> Activity
An exact copy of every record is needed.

> Data excerpts
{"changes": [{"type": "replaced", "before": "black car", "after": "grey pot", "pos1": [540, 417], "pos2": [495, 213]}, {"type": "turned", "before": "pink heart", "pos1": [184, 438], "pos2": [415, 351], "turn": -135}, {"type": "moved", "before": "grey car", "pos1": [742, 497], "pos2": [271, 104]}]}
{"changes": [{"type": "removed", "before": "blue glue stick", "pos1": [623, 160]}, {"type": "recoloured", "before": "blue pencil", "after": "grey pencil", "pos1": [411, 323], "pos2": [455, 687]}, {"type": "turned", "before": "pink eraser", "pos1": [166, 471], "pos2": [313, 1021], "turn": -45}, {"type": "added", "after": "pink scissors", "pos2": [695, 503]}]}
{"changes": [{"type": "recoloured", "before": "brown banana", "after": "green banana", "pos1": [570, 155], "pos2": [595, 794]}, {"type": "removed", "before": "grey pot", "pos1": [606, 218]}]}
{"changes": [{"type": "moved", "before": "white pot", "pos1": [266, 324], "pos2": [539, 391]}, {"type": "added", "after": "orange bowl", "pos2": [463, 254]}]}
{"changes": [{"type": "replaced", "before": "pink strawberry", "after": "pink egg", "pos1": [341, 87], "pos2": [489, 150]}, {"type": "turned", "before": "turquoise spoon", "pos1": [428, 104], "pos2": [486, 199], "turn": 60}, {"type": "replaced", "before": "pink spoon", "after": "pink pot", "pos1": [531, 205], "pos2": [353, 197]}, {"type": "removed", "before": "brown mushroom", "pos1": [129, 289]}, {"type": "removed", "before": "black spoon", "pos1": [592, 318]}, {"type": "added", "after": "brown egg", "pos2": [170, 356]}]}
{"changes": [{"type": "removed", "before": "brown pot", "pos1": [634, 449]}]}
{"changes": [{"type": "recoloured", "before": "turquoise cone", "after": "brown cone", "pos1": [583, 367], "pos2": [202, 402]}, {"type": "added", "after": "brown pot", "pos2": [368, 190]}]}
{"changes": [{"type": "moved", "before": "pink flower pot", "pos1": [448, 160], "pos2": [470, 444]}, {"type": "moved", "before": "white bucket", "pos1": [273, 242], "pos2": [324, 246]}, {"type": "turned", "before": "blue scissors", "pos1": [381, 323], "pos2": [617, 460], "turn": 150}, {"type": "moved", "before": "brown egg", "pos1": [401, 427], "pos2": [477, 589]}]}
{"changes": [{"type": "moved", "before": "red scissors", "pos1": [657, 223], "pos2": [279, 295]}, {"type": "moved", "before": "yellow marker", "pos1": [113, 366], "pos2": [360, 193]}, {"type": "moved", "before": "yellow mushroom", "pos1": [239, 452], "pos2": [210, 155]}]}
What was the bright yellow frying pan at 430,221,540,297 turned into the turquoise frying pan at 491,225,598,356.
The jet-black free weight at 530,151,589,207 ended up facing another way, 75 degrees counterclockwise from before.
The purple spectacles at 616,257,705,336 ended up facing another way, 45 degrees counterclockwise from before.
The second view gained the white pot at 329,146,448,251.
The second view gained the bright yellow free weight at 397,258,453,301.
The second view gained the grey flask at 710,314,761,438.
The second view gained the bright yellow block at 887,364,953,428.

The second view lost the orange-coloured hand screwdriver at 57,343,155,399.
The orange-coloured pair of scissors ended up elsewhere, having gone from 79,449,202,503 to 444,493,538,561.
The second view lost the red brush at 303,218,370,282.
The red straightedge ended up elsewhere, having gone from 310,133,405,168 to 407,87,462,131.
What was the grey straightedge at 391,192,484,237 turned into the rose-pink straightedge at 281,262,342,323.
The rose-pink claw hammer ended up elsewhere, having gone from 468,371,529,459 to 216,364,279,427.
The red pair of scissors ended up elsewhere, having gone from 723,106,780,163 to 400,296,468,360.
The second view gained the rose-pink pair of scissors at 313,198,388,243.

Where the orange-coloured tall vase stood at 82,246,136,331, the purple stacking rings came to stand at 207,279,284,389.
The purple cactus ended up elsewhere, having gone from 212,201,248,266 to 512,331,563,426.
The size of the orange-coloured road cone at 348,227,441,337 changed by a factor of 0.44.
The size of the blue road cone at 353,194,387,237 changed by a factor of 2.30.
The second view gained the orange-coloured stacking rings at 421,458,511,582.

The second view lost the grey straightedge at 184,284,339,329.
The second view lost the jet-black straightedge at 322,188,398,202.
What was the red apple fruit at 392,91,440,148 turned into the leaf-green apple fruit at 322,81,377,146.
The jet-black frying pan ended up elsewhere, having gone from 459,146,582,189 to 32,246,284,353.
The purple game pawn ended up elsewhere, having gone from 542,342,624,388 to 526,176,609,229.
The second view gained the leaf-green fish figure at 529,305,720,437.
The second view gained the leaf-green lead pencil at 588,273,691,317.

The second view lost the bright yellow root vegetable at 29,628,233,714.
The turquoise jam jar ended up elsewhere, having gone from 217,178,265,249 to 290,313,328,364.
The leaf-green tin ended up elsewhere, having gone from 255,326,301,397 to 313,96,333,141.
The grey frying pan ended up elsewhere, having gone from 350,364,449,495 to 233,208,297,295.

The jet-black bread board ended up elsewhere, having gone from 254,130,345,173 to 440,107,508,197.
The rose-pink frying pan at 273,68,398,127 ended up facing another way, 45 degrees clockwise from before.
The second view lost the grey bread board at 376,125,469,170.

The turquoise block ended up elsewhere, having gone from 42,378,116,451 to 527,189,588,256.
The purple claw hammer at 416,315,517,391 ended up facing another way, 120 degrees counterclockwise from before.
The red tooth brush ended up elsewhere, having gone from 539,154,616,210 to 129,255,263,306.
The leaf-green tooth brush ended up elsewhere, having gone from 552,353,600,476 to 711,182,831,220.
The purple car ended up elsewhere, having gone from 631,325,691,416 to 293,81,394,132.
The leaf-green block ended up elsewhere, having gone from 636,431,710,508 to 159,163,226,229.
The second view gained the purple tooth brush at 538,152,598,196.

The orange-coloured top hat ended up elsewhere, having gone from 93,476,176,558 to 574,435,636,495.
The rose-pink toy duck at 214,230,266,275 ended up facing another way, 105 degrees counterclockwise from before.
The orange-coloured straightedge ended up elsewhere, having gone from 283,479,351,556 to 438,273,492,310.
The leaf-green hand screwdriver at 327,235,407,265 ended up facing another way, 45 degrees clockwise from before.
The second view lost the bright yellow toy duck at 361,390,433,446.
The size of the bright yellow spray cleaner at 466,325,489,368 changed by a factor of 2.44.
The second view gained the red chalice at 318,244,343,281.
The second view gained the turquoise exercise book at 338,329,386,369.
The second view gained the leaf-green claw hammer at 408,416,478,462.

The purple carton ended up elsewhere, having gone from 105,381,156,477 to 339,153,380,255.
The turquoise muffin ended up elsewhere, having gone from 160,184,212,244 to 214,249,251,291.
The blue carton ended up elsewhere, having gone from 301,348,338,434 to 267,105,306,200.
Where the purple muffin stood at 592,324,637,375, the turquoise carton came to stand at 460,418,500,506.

> Solution to the problem
{"changes": [{"type": "replaced", "before": "black car", "after": "grey pot", "pos1": [540, 417], "pos2": [495, 213]}, {"type": "turned", "before": "pink heart", "pos1": [184, 438], "pos2": [415, 351], "turn": -135}, {"type": "moved", "before": "grey car", "pos1": [742, 497], "pos2": [271, 104]}]}
{"changes": [{"type": "removed", "before": "blue glue stick", "pos1": [623, 160]}, {"type": "recoloured", "before": "blue pencil", "after": "grey pencil", "pos1": [411, 323], "pos2": [455, 687]}, {"type": "turned", "before": "pink eraser", "pos1": [166, 471], "pos2": [313, 1021], "turn": -45}, {"type": "added", "after": "pink scissors", "pos2": [695, 503]}]}
{"changes": [{"type": "recoloured", "before": "brown banana", "after": "green banana", "pos1": [570, 155], "pos2": [595, 794]}, {"type": "removed", "before": "grey pot", "pos1": [606, 218]}]}
{"changes": [{"type": "moved", "before": "white pot", "pos1": [266, 324], "pos2": [539, 391]}, {"type": "added", "after": "orange bowl", "pos2": [463, 254]}]}
{"changes": [{"type": "replaced", "before": "pink strawberry", "after": "pink egg", "pos1": [341, 87], "pos2": [489, 150]}, {"type": "turned", "before": "turquoise spoon", "pos1": [428, 104], "pos2": [486, 199], "turn": 60}, {"type": "replaced", "before": "pink spoon", "after": "pink pot", "pos1": [531, 205], "pos2": [353, 197]}, {"type": "removed", "before": "brown mushroom", "pos1": [129, 289]}, {"type": "removed", "before": "black spoon", "pos1": [592, 318]}, {"type": "added", "after": "brown egg", "pos2": [170, 356]}]}
{"changes": [{"type": "removed", "before": "brown pot", "pos1": [634, 449]}]}
{"changes": [{"type": "recoloured", "before": "turquoise cone", "after": "brown cone", "pos1": [583, 367], "pos2": [202, 402]}, {"type": "added", "after": "brown pot", "pos2": [368, 190]}]}
{"changes": [{"type": "moved", "before": "pink flower pot", "pos1": [448, 160], "pos2": [470, 444]}, {"type": "moved", "before": "white bucket", "pos1": [273, 242], "pos2": [324, 246]}, {"type": "turned", "before": "blue scissors", "pos1": [381, 323], "pos2": [617, 460], "turn": 150}, {"type": "moved", "before": "brown egg", "pos1": [401, 427], "pos2": [477, 589]}]}
{"changes": [{"type": "moved", "before": "red scissors", "pos1": [657, 223], "pos2": [279, 295]}, {"type": "moved", "before": "yellow marker", "pos1": [113, 366], "pos2": [360, 193]}, {"type": "moved", "before": "yellow mushroom", "pos1": [239, 452], "pos2": [210, 155]}]}
What was the bright yellow frying pan at 430,221,540,297 turned into the turquoise frying pan at 491,225,598,356.
The jet-black free weight at 530,151,589,207 ended up facing another way, 75 degrees counterclockwise from before.
The purple spectacles at 616,257,705,336 ended up facing another way, 45 degrees counterclockwise from before.
The second view gained the white pot at 329,146,448,251.
The second view gained the bright yellow free weight at 397,258,453,301.
The second view gained the grey flask at 710,314,761,438.
The second view gained the bright yellow block at 887,364,953,428.

The second view lost the orange-coloured hand screwdriver at 57,343,155,399.
The orange-coloured pair of scissors ended up elsewhere, having gone from 79,449,202,503 to 444,493,538,561.
The second view lost the red brush at 303,218,370,282.
The red straightedge ended up elsewhere, having gone from 310,133,405,168 to 407,87,462,131.
What was the grey straightedge at 391,192,484,237 turned into the rose-pink straightedge at 281,262,342,323.
The rose-pink claw hammer ended up elsewhere, having gone from 468,371,529,459 to 216,364,279,427.
The red pair of scissors ended up elsewhere, having gone from 723,106,780,163 to 400,296,468,360.
The second view gained the rose-pink pair of scissors at 313,198,388,243.

Where the orange-coloured tall vase stood at 82,246,136,331, the purple stacking rings came to stand at 207,279,284,389.
The purple cactus ended up elsewhere, having gone from 212,201,248,266 to 512,331,563,426.
The size of the orange-coloured road cone at 348,227,441,337 changed by a factor of 0.44.
The size of the blue road cone at 353,194,387,237 changed by a factor of 2.30.
The second view gained the orange-coloured stacking rings at 421,458,511,582.

The second view lost the grey straightedge at 184,284,339,329.
The second view lost the jet-black straightedge at 322,188,398,202.
What was the red apple fruit at 392,91,440,148 turned into the leaf-green apple fruit at 322,81,377,146.
The jet-black frying pan ended up elsewhere, having gone from 459,146,582,189 to 32,246,284,353.
The purple game pawn ended up elsewhere, having gone from 542,342,624,388 to 526,176,609,229.
The second view gained the leaf-green fish figure at 529,305,720,437.
The second view gained the leaf-green lead pencil at 588,273,691,317.

The second view lost the bright yellow root vegetable at 29,628,233,714.
The turquoise jam jar ended up elsewhere, having gone from 217,178,265,249 to 290,313,328,364.
The leaf-green tin ended up elsewhere, having gone from 255,326,301,397 to 313,96,333,141.
The grey frying pan ended up elsewhere, having gone from 350,364,449,495 to 233,208,297,295.

The jet-black bread board ended up elsewhere, having gone from 254,130,345,173 to 440,107,508,197.
The rose-pink frying pan at 273,68,398,127 ended up facing another way, 45 degrees clockwise from before.
The second view lost the grey bread board at 376,125,469,170.

The turquoise block ended up elsewhere, having gone from 42,378,116,451 to 527,189,588,256.
The purple claw hammer at 416,315,517,391 ended up facing another way, 120 degrees counterclockwise from before.
The red tooth brush ended up elsewhere, having gone from 539,154,616,210 to 129,255,263,306.
The leaf-green tooth brush ended up elsewhere, having gone from 552,353,600,476 to 711,182,831,220.
The purple car ended up elsewhere, having gone from 631,325,691,416 to 293,81,394,132.
The leaf-green block ended up elsewhere, having gone from 636,431,710,508 to 159,163,226,229.
The second view gained the purple tooth brush at 538,152,598,196.

The orange-coloured top hat ended up elsewhere, having gone from 93,476,176,558 to 574,435,636,495.
The rose-pink toy duck at 214,230,266,275 ended up facing another way, 105 degrees counterclockwise from before.
The orange-coloured straightedge ended up elsewhere, having gone from 283,479,351,556 to 438,273,492,310.
The leaf-green hand screwdriver at 327,235,407,265 ended up facing another way, 45 degrees clockwise from before.
The second view lost the bright yellow toy duck at 361,390,433,446.
The size of the bright yellow spray cleaner at 466,325,489,368 changed by a factor of 2.44.
The second view gained the red chalice at 318,244,343,281.
The second view gained the turquoise exercise book at 338,329,386,369.
The second view gained the leaf-green claw hammer at 408,416,478,462.

The purple carton ended up elsewhere, having gone from 105,381,156,477 to 339,153,380,255.
The turquoise muffin ended up elsewhere, having gone from 160,184,212,244 to 214,249,251,291.
The blue carton ended up elsewhere, having gone from 301,348,338,434 to 267,105,306,200.
Where the purple muffin stood at 592,324,637,375, the turquoise carton came to stand at 460,418,500,506.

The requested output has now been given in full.